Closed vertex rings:
· · · ·
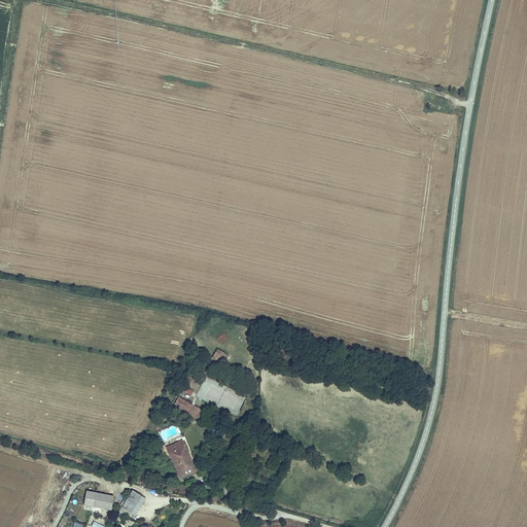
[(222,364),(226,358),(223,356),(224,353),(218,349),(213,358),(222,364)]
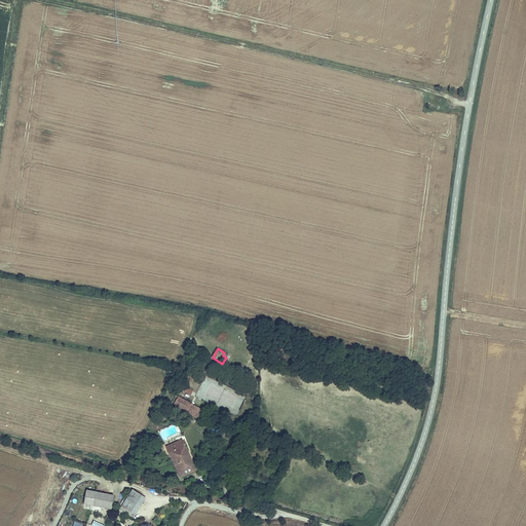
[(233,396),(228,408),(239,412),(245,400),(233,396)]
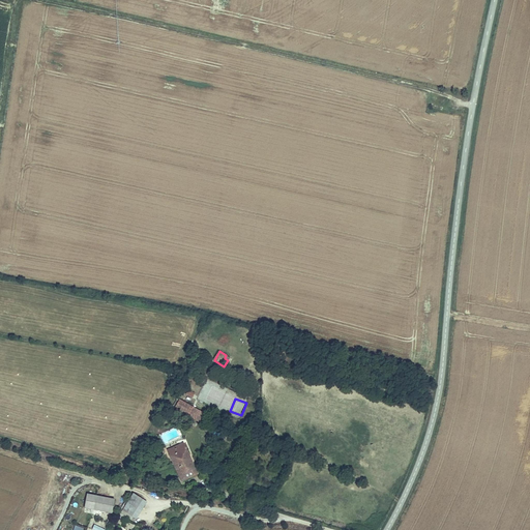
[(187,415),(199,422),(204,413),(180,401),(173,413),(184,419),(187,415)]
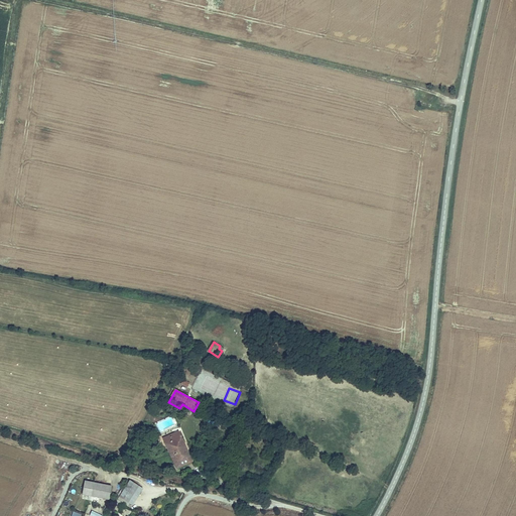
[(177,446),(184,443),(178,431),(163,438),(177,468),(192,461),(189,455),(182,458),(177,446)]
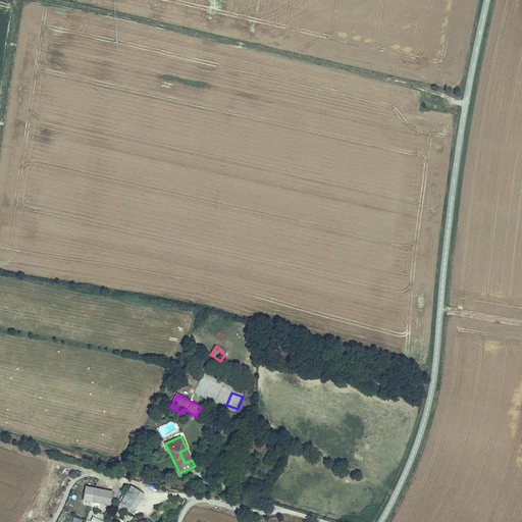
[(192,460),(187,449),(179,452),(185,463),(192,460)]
· · · ·
- Work task -
Would you set down the entries exactly as given, minus their pictures?

- Your response -
[(222,364),(226,358),(223,356),(224,353),(218,349),(213,358),(222,364)]
[(233,396),(228,408),(239,412),(245,400),(233,396)]
[(187,415),(199,422),(204,413),(180,401),(173,413),(184,419),(187,415)]
[(177,446),(184,443),(178,431),(163,438),(177,468),(192,461),(189,455),(182,458),(177,446)]
[(192,460),(187,449),(179,452),(185,463),(192,460)]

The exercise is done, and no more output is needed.